Goal of the exercise:
Looking at the listing below, retype exactly the lines starting at the one containing "purple round brick M10" and ending at the one containing "white brick A8:A10", both included, and nothing else.
== Segment start ==
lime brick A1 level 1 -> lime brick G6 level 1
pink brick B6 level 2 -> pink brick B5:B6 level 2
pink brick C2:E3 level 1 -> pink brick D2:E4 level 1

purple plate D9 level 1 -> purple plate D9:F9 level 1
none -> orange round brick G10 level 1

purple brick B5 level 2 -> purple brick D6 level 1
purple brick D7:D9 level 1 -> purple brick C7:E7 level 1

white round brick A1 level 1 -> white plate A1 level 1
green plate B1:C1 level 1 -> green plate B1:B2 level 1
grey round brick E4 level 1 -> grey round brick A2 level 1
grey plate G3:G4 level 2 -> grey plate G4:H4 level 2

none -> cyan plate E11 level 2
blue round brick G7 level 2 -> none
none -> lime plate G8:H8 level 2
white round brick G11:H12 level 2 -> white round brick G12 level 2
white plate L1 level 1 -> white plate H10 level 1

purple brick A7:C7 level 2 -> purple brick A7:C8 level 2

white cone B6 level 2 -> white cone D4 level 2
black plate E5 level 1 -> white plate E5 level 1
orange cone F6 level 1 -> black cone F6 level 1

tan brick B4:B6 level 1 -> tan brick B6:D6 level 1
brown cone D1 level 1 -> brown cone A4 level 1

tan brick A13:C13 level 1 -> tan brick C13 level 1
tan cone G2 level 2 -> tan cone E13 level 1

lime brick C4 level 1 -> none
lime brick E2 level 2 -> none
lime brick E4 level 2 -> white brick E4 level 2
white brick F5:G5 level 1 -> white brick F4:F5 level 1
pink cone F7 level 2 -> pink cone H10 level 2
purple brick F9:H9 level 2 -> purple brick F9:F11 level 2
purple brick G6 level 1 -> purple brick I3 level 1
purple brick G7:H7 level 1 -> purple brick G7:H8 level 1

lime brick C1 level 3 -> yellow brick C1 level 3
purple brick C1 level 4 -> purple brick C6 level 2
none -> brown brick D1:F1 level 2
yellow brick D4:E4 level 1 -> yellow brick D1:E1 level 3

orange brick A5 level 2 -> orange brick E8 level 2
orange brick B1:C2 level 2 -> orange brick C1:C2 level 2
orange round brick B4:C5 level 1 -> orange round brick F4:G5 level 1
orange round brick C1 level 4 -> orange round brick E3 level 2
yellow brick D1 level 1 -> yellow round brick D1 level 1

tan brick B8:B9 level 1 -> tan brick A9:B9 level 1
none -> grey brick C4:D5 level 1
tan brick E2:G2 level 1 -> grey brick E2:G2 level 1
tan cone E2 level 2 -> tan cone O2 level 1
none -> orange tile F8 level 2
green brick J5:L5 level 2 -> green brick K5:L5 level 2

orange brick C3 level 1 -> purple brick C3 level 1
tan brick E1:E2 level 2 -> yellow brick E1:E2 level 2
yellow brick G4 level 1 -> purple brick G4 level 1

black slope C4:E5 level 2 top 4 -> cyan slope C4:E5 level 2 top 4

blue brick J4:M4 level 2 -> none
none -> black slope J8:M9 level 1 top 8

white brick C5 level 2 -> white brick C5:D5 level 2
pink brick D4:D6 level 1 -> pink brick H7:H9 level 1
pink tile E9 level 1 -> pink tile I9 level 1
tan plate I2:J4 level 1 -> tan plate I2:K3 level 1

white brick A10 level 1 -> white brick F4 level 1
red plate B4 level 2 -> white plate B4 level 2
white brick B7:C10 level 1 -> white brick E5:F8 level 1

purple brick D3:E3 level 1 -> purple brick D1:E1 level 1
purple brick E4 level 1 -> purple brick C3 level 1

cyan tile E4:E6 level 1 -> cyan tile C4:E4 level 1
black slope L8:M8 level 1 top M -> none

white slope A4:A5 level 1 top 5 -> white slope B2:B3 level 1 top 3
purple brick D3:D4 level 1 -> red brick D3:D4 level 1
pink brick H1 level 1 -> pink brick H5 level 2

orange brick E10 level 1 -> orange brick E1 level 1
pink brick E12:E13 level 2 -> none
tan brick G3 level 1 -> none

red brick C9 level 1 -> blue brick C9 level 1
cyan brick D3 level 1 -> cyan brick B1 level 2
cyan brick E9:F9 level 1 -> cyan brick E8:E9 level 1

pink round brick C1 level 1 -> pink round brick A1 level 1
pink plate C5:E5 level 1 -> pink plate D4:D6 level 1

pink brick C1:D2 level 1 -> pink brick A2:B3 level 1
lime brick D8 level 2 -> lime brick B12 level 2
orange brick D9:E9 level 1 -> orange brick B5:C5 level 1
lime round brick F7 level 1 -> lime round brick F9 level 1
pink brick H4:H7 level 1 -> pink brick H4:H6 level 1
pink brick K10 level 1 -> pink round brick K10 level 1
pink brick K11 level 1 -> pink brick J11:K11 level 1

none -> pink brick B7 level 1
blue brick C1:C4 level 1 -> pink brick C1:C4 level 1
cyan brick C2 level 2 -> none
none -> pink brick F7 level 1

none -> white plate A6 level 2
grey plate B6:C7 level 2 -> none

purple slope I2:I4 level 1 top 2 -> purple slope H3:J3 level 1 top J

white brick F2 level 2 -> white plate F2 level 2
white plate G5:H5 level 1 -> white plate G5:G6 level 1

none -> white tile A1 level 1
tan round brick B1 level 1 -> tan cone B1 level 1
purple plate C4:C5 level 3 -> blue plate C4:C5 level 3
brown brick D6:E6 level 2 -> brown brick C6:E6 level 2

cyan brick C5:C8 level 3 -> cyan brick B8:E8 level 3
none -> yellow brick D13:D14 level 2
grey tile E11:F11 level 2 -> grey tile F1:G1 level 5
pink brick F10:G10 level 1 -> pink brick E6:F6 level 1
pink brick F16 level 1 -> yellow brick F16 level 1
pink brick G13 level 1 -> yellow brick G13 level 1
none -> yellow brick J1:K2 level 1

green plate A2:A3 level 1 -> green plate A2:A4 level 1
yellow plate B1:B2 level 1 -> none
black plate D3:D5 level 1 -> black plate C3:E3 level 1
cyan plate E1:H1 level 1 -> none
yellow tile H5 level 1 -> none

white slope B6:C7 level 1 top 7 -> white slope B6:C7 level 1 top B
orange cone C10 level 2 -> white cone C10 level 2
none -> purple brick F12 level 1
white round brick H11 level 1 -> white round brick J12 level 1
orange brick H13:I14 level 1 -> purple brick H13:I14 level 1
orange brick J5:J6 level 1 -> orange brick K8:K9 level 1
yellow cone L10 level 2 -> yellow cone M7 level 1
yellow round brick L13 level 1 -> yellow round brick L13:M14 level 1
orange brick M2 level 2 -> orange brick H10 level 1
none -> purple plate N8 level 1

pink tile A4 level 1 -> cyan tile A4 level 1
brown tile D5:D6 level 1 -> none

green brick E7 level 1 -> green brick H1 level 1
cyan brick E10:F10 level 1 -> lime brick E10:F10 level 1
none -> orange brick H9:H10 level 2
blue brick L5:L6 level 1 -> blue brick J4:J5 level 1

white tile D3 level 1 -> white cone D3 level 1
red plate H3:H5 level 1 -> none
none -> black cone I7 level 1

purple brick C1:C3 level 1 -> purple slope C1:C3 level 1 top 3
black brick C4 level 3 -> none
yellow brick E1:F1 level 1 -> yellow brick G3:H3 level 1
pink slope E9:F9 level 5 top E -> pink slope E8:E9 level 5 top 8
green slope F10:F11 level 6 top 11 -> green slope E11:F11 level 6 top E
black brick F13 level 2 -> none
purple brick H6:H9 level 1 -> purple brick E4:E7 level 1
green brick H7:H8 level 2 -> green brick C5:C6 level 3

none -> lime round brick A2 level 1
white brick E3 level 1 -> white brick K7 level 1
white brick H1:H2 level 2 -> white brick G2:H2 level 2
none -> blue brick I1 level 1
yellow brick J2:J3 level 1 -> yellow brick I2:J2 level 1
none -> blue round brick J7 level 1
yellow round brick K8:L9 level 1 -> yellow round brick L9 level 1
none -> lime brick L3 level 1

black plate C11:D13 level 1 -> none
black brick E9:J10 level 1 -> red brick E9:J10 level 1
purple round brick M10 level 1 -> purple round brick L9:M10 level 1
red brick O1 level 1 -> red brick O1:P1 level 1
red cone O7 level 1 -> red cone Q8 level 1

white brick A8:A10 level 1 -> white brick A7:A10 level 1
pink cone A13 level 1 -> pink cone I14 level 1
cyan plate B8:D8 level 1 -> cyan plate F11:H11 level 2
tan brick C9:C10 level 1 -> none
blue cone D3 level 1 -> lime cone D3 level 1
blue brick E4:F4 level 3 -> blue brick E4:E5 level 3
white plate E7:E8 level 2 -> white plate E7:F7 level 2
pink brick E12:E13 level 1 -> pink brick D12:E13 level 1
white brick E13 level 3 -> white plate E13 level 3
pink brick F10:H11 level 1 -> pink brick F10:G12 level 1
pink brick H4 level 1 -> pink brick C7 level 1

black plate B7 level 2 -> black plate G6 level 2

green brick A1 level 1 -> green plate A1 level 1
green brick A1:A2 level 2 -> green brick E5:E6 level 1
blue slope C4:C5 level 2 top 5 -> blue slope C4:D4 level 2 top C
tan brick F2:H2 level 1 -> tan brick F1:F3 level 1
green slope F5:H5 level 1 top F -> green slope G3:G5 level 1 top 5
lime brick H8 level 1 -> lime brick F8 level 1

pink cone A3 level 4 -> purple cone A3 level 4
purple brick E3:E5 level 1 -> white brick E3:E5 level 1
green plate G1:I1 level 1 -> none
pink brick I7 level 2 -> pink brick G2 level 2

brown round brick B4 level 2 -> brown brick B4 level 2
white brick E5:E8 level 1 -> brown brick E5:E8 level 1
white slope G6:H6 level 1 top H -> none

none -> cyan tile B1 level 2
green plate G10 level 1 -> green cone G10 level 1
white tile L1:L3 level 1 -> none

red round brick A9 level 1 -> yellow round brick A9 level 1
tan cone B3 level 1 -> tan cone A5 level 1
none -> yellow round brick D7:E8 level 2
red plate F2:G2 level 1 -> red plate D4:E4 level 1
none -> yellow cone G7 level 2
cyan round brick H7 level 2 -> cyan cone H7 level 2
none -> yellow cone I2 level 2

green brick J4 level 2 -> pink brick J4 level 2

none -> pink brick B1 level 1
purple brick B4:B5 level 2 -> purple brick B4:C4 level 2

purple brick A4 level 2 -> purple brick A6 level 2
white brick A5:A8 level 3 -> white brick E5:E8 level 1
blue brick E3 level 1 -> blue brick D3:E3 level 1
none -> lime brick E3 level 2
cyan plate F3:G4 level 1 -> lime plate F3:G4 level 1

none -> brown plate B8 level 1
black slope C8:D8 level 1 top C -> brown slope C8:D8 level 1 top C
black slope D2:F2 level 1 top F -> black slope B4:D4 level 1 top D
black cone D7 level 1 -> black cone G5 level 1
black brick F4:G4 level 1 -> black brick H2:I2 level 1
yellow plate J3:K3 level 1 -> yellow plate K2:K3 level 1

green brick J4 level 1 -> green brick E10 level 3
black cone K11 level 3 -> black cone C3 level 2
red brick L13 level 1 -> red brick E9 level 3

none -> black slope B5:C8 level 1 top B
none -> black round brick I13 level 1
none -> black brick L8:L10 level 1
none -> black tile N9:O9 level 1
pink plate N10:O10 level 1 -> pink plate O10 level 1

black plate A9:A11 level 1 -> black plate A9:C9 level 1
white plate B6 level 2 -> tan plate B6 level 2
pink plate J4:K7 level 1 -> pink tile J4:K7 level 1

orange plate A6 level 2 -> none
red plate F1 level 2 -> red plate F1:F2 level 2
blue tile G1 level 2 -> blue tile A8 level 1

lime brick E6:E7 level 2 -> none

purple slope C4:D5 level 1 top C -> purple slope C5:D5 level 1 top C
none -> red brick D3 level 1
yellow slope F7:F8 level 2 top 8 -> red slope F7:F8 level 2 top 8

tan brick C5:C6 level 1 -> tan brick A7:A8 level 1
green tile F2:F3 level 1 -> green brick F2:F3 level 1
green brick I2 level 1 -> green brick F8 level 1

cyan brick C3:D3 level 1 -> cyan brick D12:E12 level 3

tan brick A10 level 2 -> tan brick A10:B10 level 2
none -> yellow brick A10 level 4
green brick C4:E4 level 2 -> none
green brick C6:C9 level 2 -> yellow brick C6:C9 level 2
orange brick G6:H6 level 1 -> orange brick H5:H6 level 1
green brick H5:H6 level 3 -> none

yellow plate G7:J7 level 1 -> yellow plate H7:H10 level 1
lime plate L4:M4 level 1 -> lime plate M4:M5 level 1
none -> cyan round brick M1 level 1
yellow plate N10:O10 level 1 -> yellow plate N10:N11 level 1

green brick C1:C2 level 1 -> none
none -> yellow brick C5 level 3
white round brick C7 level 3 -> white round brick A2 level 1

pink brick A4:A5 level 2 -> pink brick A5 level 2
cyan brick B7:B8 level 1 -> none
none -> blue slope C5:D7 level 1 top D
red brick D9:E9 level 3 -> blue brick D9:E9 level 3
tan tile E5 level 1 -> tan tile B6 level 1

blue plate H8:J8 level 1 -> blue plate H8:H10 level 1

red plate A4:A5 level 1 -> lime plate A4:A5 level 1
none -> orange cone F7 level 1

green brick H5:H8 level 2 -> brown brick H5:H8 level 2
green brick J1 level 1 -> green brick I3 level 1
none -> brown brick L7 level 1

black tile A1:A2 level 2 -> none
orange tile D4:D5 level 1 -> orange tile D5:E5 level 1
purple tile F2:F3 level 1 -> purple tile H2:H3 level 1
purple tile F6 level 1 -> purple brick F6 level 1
== Segment end ==
Solved exercise:
purple round brick M10 level 1 -> purple round brick L9:M10 level 1
red brick O1 level 1 -> red brick O1:P1 level 1
red cone O7 level 1 -> red cone Q8 level 1

white brick A8:A10 level 1 -> white brick A7:A10 level 1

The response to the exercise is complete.